Only the number is requested. Tally the lines of the data that hold the string "orange".

::::

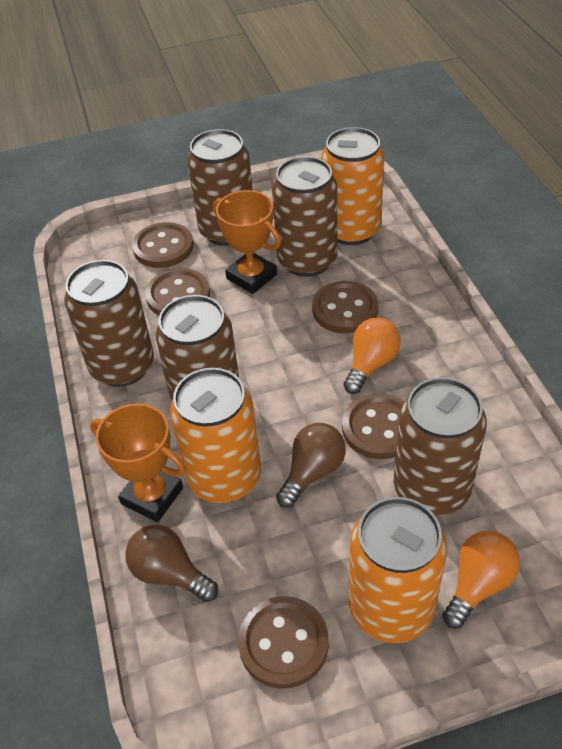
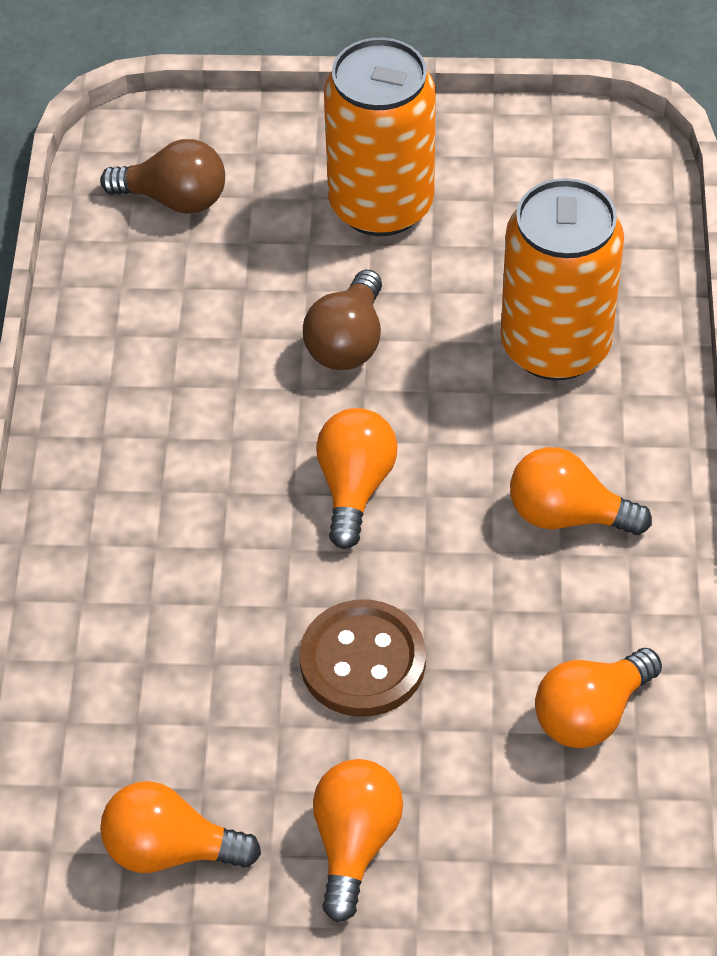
brown button: [132,222,194,268] [145,268,210,315] [238,596,329,689] [312,281,378,333] [342,393,405,459] = 5 -> [300,599,426,717] = 1
brown can: [64,260,154,387] [156,295,239,403] [187,129,253,246] [272,156,337,277] [394,377,487,516] = 5 -> none = 0
orange can: [170,368,261,503] [321,127,385,245] [349,497,447,643] = 3 -> [324,38,436,236] [501,178,624,381] = 2
orange light bulb: [343,318,401,394] [442,531,520,629] = 2 -> [100,781,261,873] [313,759,403,922] [316,408,398,549] [510,447,652,535] [535,648,662,748] = 5
orange trophy: [90,403,186,522] [213,190,281,294] = 2 -> none = 0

::::

* [Answer to the problem]: 3